--- BEGIN Information supplied ---

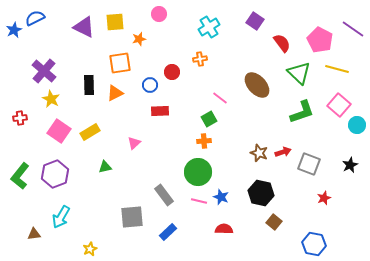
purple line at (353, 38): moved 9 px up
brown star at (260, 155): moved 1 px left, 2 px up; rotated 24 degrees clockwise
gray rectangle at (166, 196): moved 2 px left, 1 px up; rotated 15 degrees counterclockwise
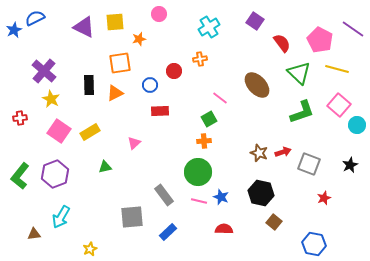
red circle at (172, 72): moved 2 px right, 1 px up
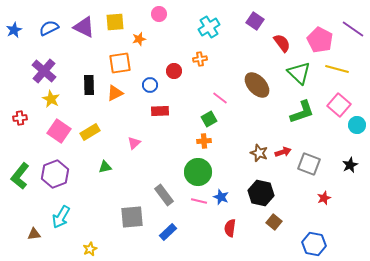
blue semicircle at (35, 18): moved 14 px right, 10 px down
red semicircle at (224, 229): moved 6 px right, 1 px up; rotated 84 degrees counterclockwise
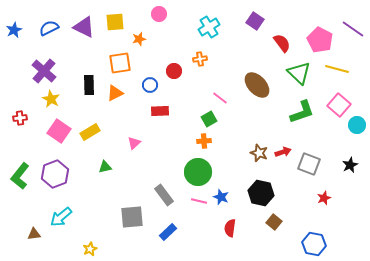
cyan arrow at (61, 217): rotated 20 degrees clockwise
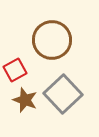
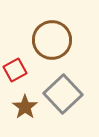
brown star: moved 7 px down; rotated 15 degrees clockwise
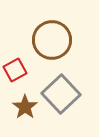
gray square: moved 2 px left
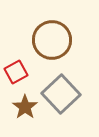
red square: moved 1 px right, 2 px down
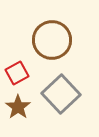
red square: moved 1 px right, 1 px down
brown star: moved 7 px left
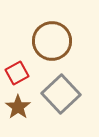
brown circle: moved 1 px down
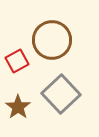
brown circle: moved 1 px up
red square: moved 12 px up
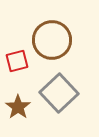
red square: rotated 15 degrees clockwise
gray square: moved 2 px left, 1 px up
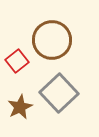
red square: rotated 25 degrees counterclockwise
brown star: moved 2 px right; rotated 10 degrees clockwise
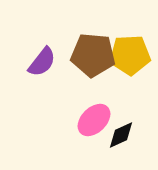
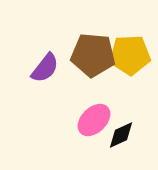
purple semicircle: moved 3 px right, 6 px down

--- END Information supplied ---

● What to work on
Print every line of the entries above in its original wording, leaving out the pictures.

● Correct answer
purple line at (353, 38): moved 9 px up
brown star at (260, 155): moved 1 px left, 2 px up; rotated 24 degrees clockwise
gray rectangle at (166, 196): moved 2 px left, 1 px up; rotated 15 degrees counterclockwise
red circle at (172, 72): moved 2 px right, 1 px up
blue semicircle at (35, 18): moved 14 px right, 10 px down
red semicircle at (224, 229): moved 6 px right, 1 px up; rotated 84 degrees counterclockwise
cyan arrow at (61, 217): rotated 20 degrees clockwise
brown star: moved 7 px down; rotated 15 degrees clockwise
gray square: moved 2 px left
red square: moved 1 px right, 2 px down
red square: moved 1 px right, 1 px down
brown star: moved 7 px left
brown circle: moved 1 px down
brown circle: moved 1 px up
red square: moved 12 px up
red square: rotated 15 degrees clockwise
gray square: moved 2 px left, 1 px up
red square: rotated 25 degrees counterclockwise
brown star: moved 2 px right; rotated 10 degrees clockwise
purple semicircle: moved 3 px right, 6 px down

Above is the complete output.